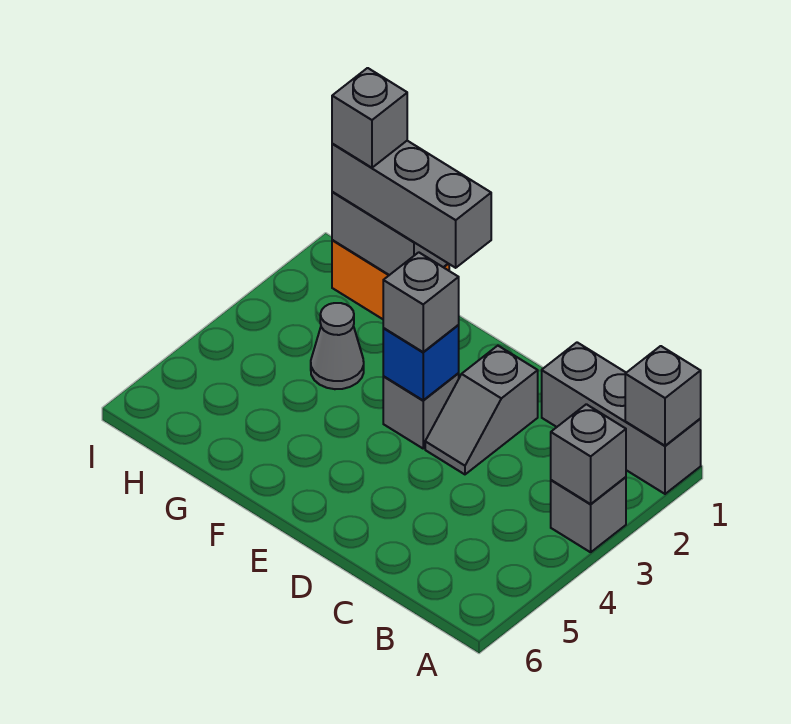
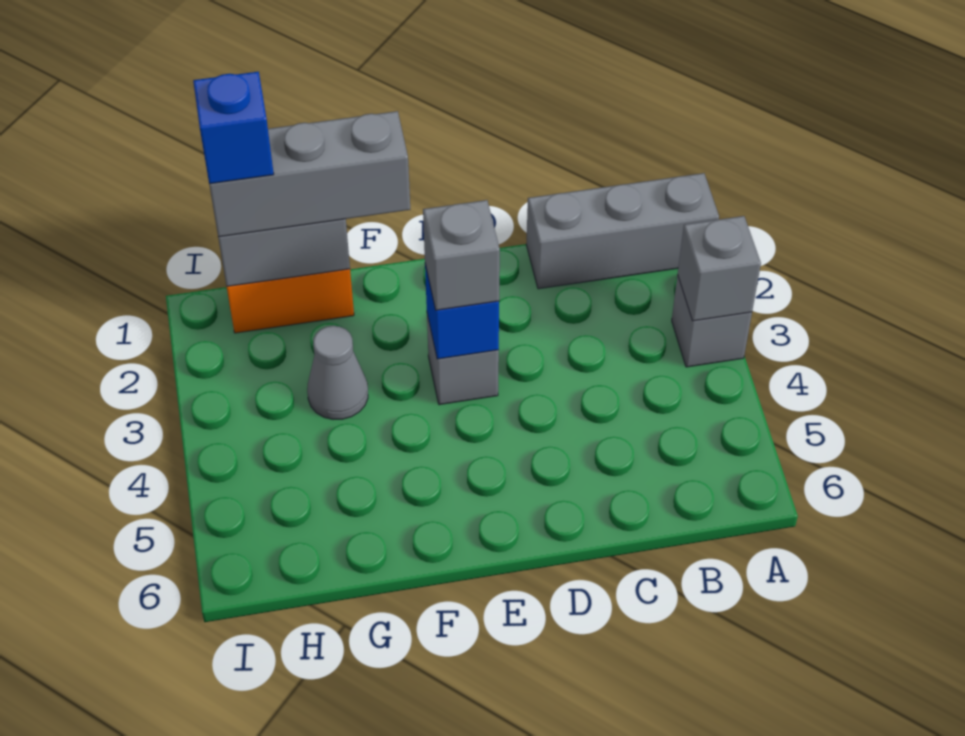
grey brick A1 level 2 -> none
grey slope D2:D3 level 1 top 2 -> none
grey brick H1 level 4 -> blue brick H1 level 4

□ □ □

- DIRECTIONS:
Write the listing above out again word for word, excluding all images.

- SOLUTION TO THIS EXERCISE:
grey brick A1 level 2 -> none
grey slope D2:D3 level 1 top 2 -> none
grey brick H1 level 4 -> blue brick H1 level 4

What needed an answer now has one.